For the copy, please give all of the data again exactly and leave the pictures out.

Top of Data to process

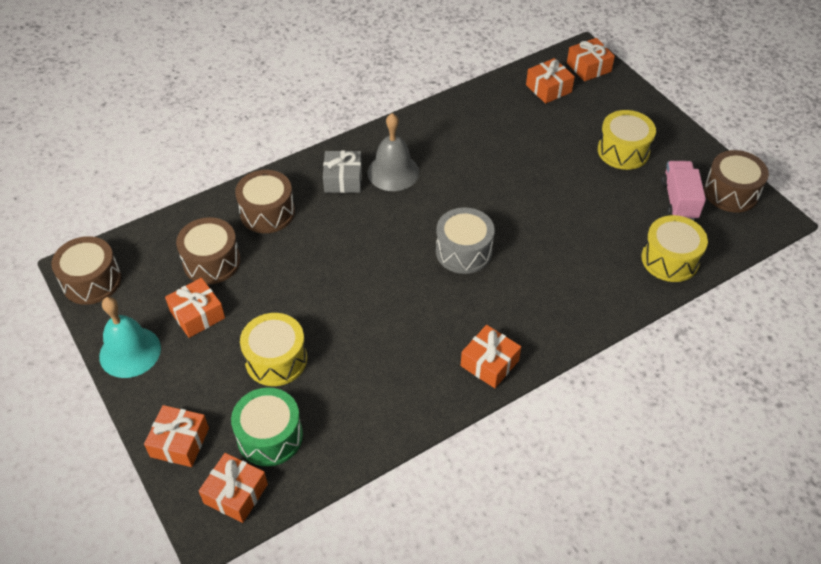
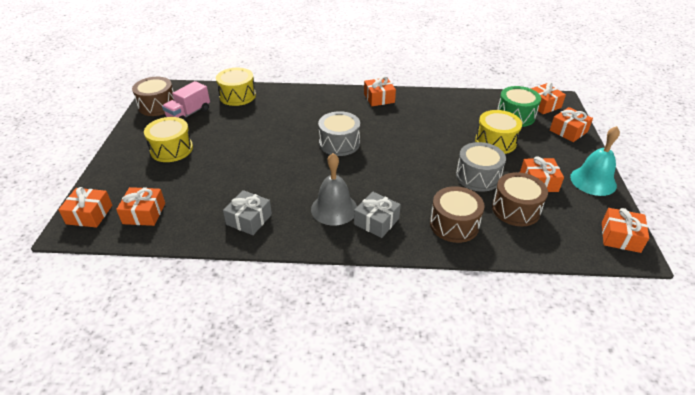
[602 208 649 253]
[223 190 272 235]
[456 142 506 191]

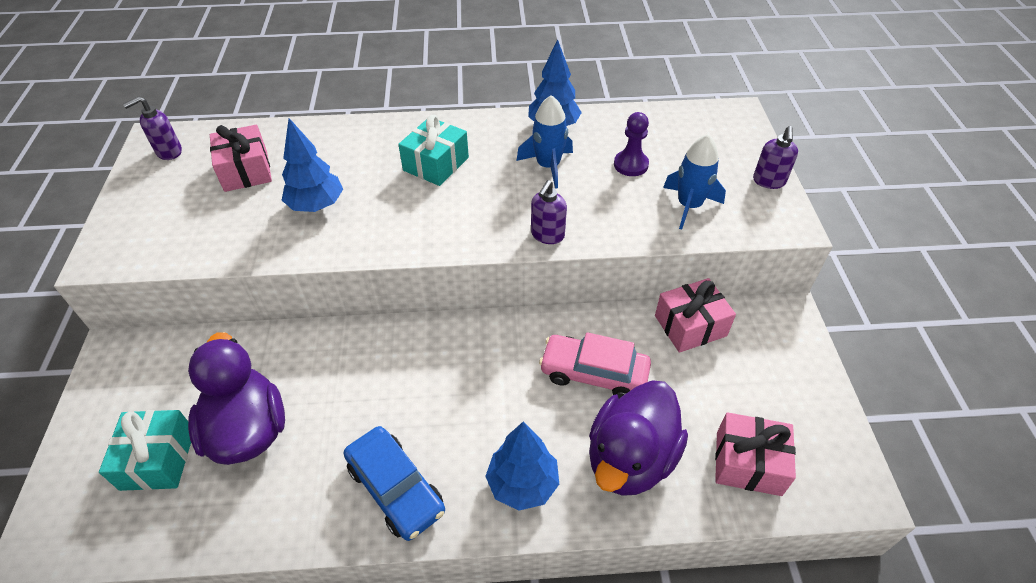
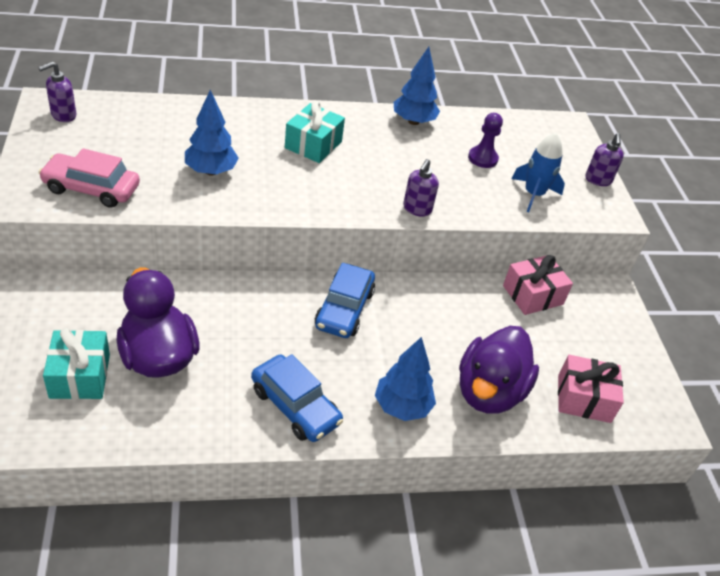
[210 125 272 192] (first image)
[516 95 573 189] (first image)
[39 148 140 208]
[315 263 375 338]

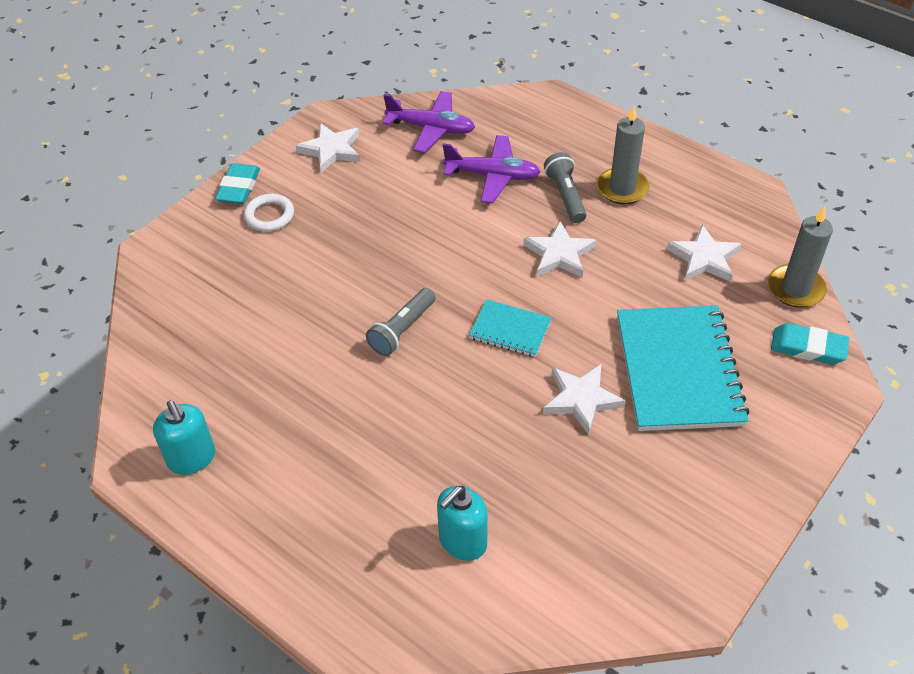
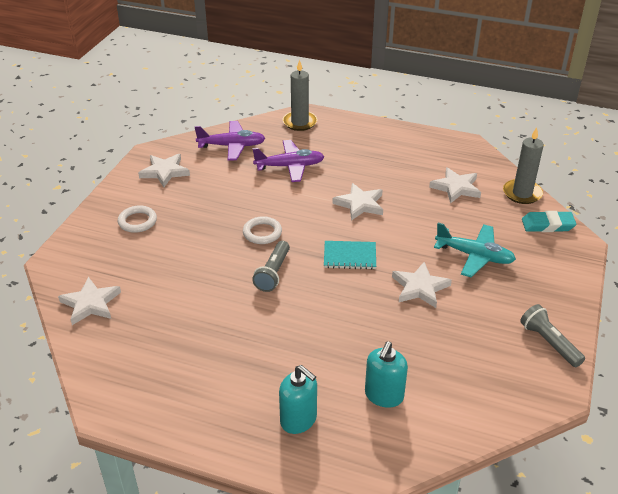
[279 365 317 434]
[215 163 260 204] (first image)
[520 304 585 367]
[283 60 317 131]
[434 223 516 277]
[58 277 121 325]
[243 216 282 244]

Bottom of Data to process

* **Solved problem**:
[602 208 649 253]
[223 190 272 235]
[456 142 506 191]

[210 125 272 192] (first image)
[516 95 573 189] (first image)
[39 148 140 208]
[315 263 375 338]

[279 365 317 434]
[215 163 260 204] (first image)
[520 304 585 367]
[283 60 317 131]
[434 223 516 277]
[58 277 121 325]
[243 216 282 244]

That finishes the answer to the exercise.